(Records excerpted from a collection)
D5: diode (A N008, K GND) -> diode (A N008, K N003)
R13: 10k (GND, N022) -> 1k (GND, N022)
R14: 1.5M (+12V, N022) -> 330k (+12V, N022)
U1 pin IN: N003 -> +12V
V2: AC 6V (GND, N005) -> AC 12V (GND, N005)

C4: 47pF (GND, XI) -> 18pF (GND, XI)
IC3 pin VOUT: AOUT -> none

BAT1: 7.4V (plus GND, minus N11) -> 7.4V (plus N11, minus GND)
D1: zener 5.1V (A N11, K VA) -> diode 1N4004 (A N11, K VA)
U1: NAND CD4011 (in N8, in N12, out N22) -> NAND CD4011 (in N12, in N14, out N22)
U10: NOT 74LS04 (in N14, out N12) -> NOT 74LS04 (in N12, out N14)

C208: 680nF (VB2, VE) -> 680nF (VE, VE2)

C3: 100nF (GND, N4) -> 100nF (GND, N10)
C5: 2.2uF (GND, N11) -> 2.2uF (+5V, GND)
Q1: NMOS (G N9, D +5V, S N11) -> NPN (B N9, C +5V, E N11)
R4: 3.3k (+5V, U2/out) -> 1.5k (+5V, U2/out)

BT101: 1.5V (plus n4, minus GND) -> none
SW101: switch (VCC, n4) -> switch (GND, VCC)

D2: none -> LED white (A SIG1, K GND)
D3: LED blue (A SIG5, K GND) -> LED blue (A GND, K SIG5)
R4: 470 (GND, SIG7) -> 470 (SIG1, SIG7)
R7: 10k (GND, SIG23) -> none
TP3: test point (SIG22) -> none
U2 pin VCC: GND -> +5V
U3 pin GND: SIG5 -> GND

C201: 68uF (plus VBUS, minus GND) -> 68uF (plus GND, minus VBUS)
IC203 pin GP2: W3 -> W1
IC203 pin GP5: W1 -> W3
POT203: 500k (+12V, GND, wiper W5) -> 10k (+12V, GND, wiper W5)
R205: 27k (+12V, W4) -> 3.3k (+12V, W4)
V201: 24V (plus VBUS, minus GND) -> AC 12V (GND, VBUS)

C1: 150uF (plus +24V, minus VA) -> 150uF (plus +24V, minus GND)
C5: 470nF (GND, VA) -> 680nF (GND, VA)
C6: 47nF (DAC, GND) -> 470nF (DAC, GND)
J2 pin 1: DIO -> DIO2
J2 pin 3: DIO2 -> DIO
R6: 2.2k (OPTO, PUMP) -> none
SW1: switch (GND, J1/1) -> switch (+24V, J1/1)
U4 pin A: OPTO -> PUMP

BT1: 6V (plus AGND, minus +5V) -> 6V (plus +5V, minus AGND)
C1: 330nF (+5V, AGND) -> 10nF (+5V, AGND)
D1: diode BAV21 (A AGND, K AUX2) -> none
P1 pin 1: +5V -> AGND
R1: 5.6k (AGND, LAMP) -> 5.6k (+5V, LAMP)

Exercise brief:
The answer should be the entries, given again without a single difference.

Your response:
D5: diode (A N008, K GND) -> diode (A N008, K N003)
R13: 10k (GND, N022) -> 1k (GND, N022)
R14: 1.5M (+12V, N022) -> 330k (+12V, N022)
U1 pin IN: N003 -> +12V
V2: AC 6V (GND, N005) -> AC 12V (GND, N005)

C4: 47pF (GND, XI) -> 18pF (GND, XI)
IC3 pin VOUT: AOUT -> none

BAT1: 7.4V (plus GND, minus N11) -> 7.4V (plus N11, minus GND)
D1: zener 5.1V (A N11, K VA) -> diode 1N4004 (A N11, K VA)
U1: NAND CD4011 (in N8, in N12, out N22) -> NAND CD4011 (in N12, in N14, out N22)
U10: NOT 74LS04 (in N14, out N12) -> NOT 74LS04 (in N12, out N14)

C208: 680nF (VB2, VE) -> 680nF (VE, VE2)

C3: 100nF (GND, N4) -> 100nF (GND, N10)
C5: 2.2uF (GND, N11) -> 2.2uF (+5V, GND)
Q1: NMOS (G N9, D +5V, S N11) -> NPN (B N9, C +5V, E N11)
R4: 3.3k (+5V, U2/out) -> 1.5k (+5V, U2/out)

BT101: 1.5V (plus n4, minus GND) -> none
SW101: switch (VCC, n4) -> switch (GND, VCC)

D2: none -> LED white (A SIG1, K GND)
D3: LED blue (A SIG5, K GND) -> LED blue (A GND, K SIG5)
R4: 470 (GND, SIG7) -> 470 (SIG1, SIG7)
R7: 10k (GND, SIG23) -> none
TP3: test point (SIG22) -> none
U2 pin VCC: GND -> +5V
U3 pin GND: SIG5 -> GND

C201: 68uF (plus VBUS, minus GND) -> 68uF (plus GND, minus VBUS)
IC203 pin GP2: W3 -> W1
IC203 pin GP5: W1 -> W3
POT203: 500k (+12V, GND, wiper W5) -> 10k (+12V, GND, wiper W5)
R205: 27k (+12V, W4) -> 3.3k (+12V, W4)
V201: 24V (plus VBUS, minus GND) -> AC 12V (GND, VBUS)

C1: 150uF (plus +24V, minus VA) -> 150uF (plus +24V, minus GND)
C5: 470nF (GND, VA) -> 680nF (GND, VA)
C6: 47nF (DAC, GND) -> 470nF (DAC, GND)
J2 pin 1: DIO -> DIO2
J2 pin 3: DIO2 -> DIO
R6: 2.2k (OPTO, PUMP) -> none
SW1: switch (GND, J1/1) -> switch (+24V, J1/1)
U4 pin A: OPTO -> PUMP

BT1: 6V (plus AGND, minus +5V) -> 6V (plus +5V, minus AGND)
C1: 330nF (+5V, AGND) -> 10nF (+5V, AGND)
D1: diode BAV21 (A AGND, K AUX2) -> none
P1 pin 1: +5V -> AGND
R1: 5.6k (AGND, LAMP) -> 5.6k (+5V, LAMP)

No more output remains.